→ Exercise objective
One number is the whole answer: the tally of lines in the records that include the word "white".

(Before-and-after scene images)
=== Begin Enclosure ===
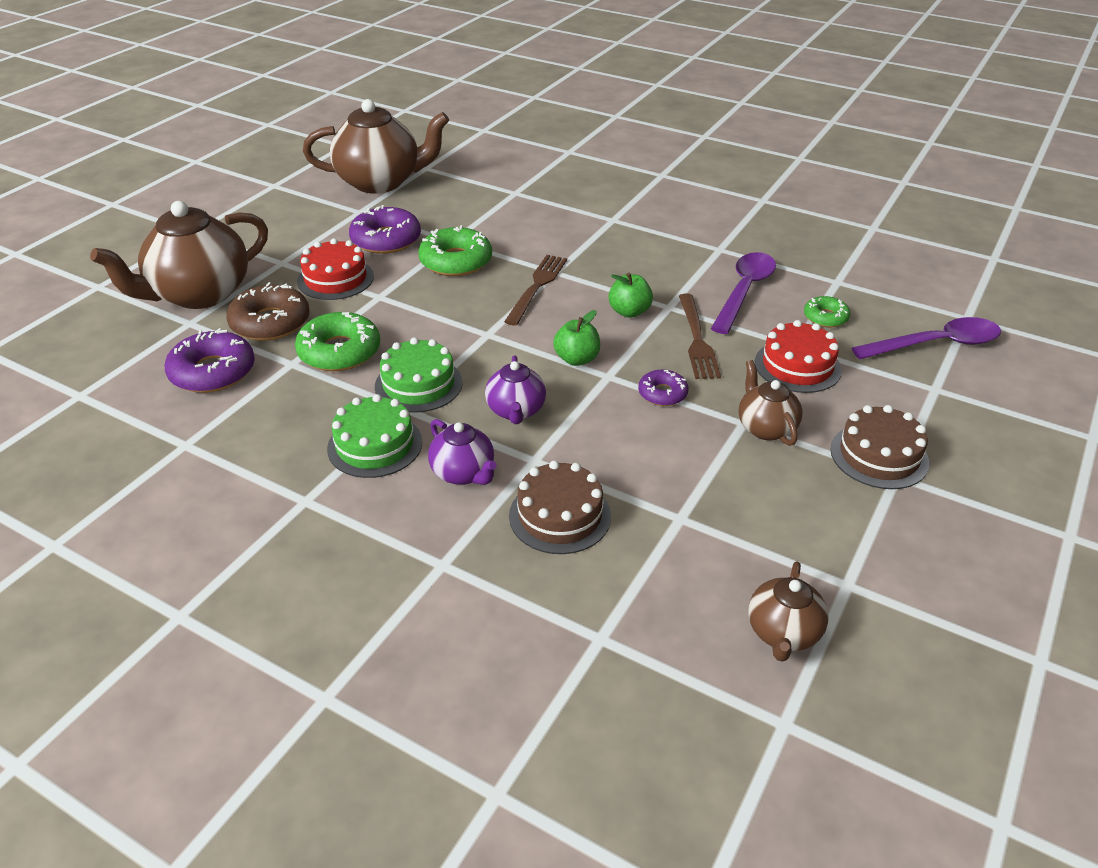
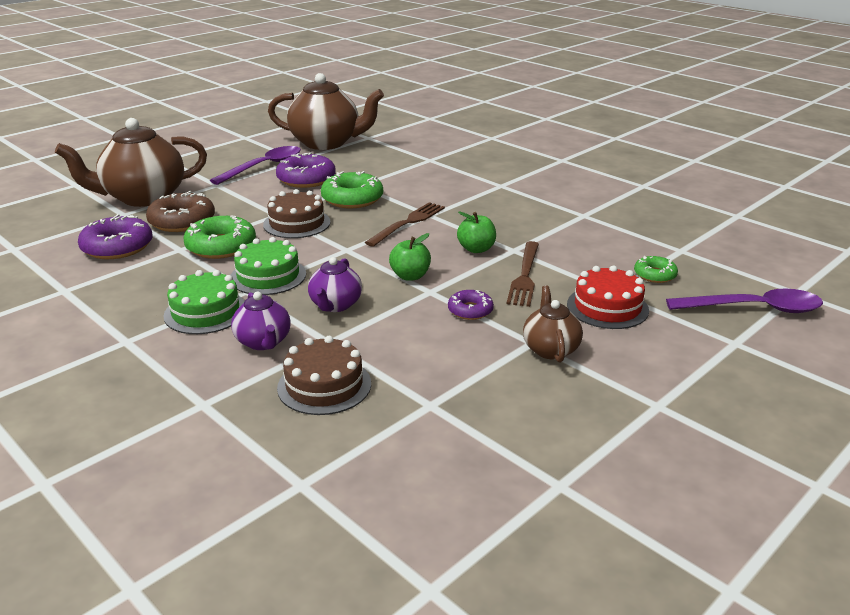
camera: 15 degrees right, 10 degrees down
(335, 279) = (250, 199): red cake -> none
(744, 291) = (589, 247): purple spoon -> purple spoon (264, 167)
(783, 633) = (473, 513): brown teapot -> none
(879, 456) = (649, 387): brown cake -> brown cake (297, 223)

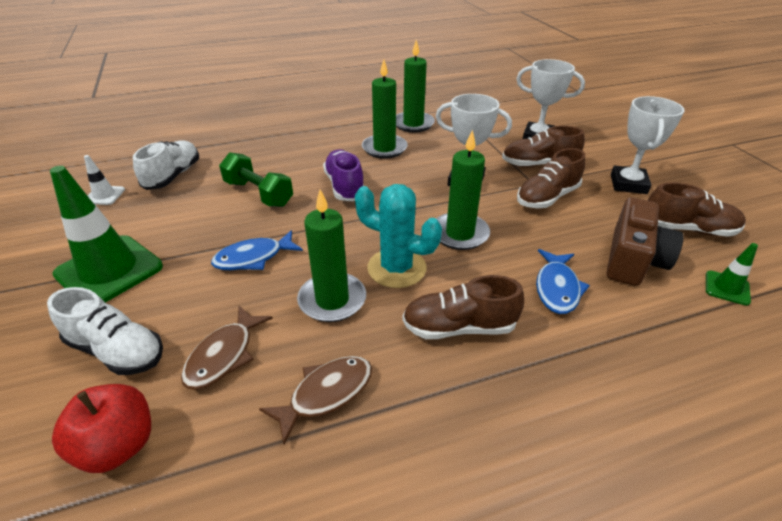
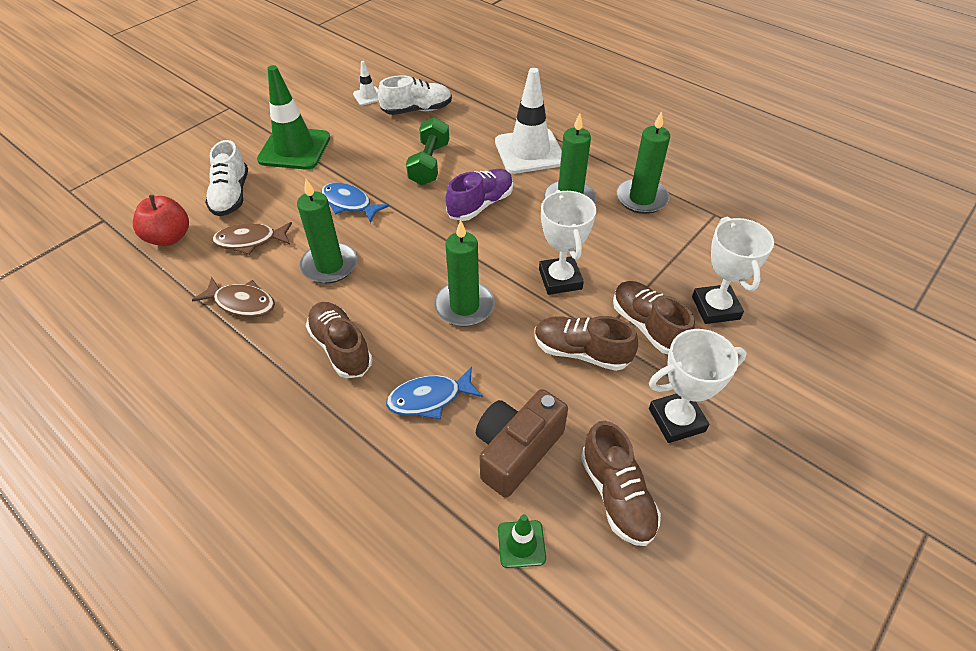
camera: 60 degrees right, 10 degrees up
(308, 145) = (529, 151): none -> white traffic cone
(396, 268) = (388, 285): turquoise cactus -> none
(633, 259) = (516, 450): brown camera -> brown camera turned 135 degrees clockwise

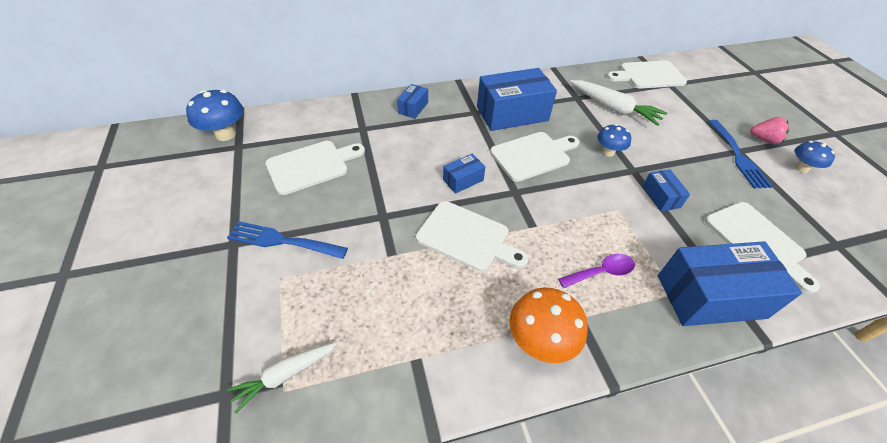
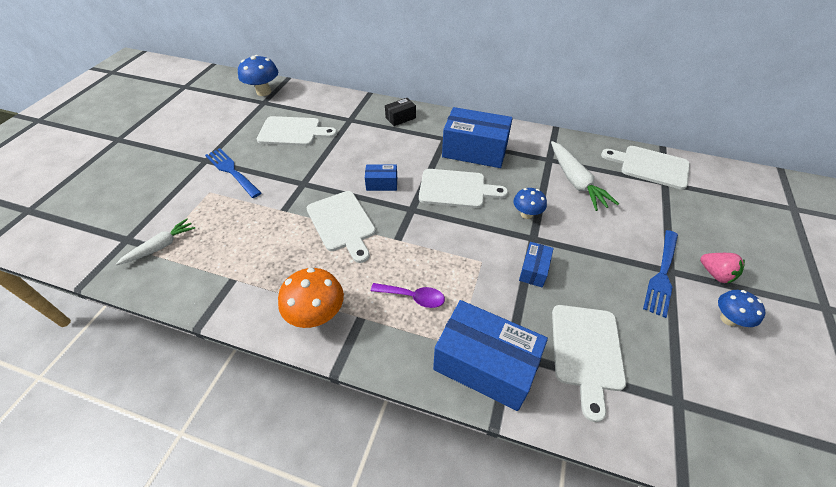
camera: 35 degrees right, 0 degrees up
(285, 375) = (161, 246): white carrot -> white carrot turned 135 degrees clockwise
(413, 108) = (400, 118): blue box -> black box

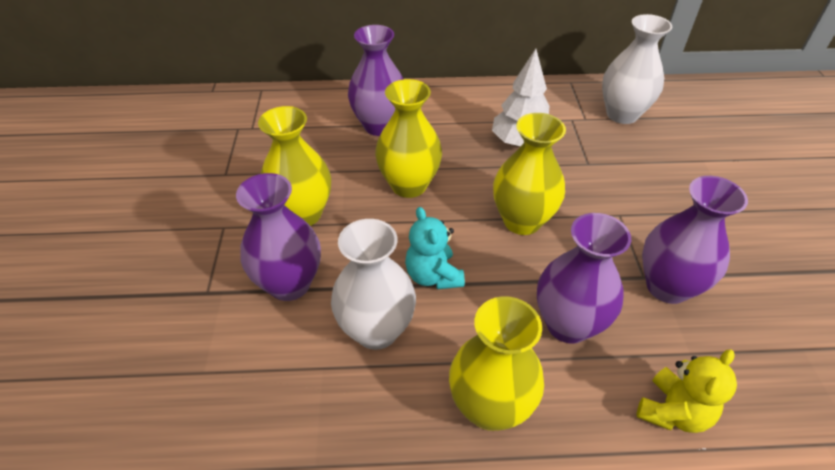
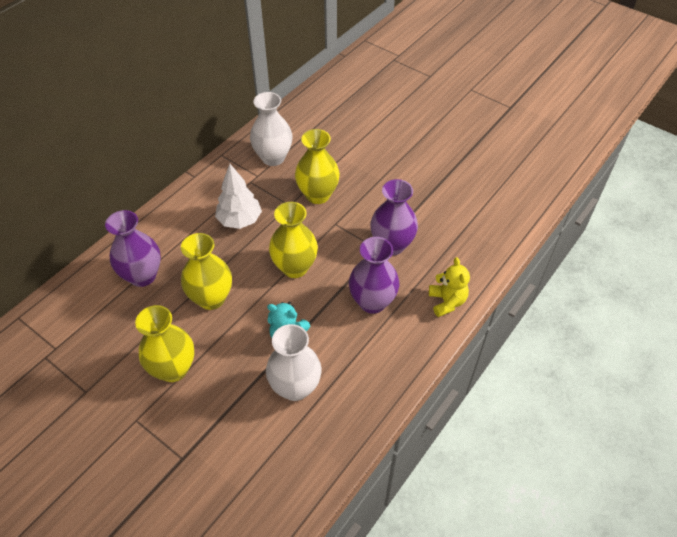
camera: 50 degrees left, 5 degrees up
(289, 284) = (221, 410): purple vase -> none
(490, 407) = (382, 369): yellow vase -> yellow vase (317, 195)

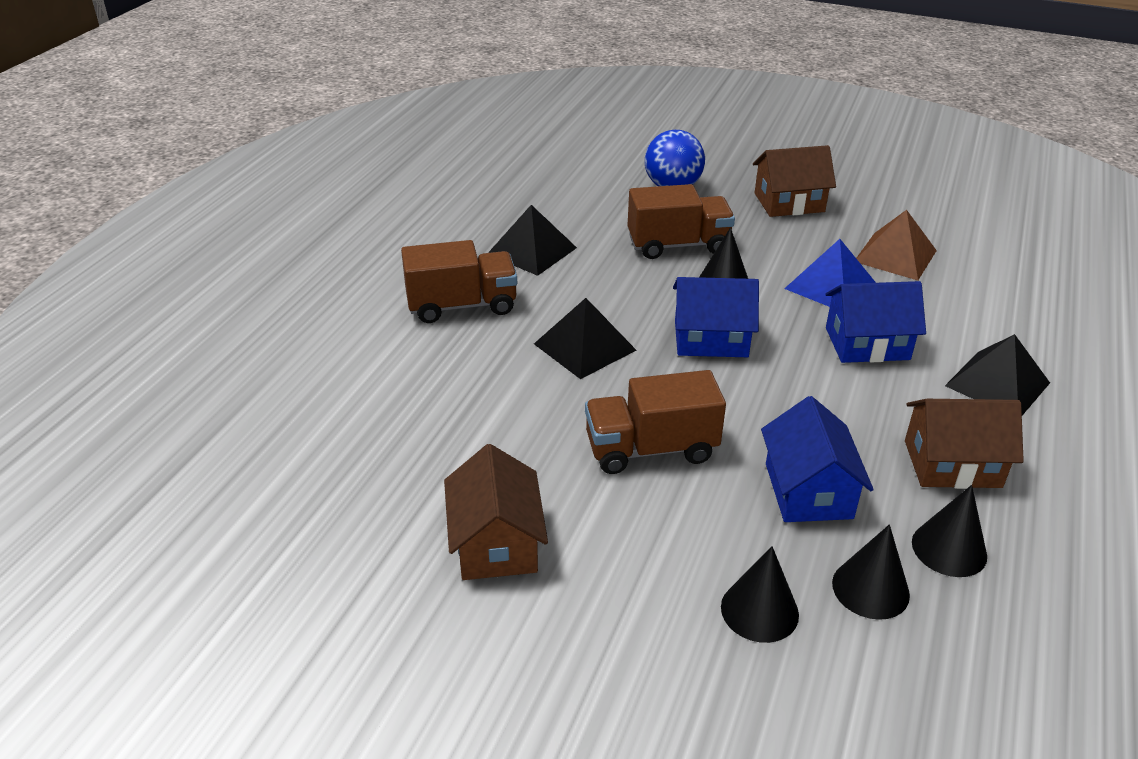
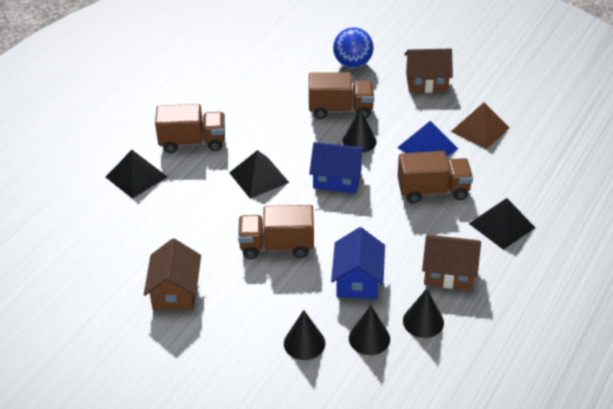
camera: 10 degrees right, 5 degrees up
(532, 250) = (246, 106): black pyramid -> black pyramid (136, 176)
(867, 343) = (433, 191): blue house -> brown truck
=== End Enclosure ===
→ Task result
2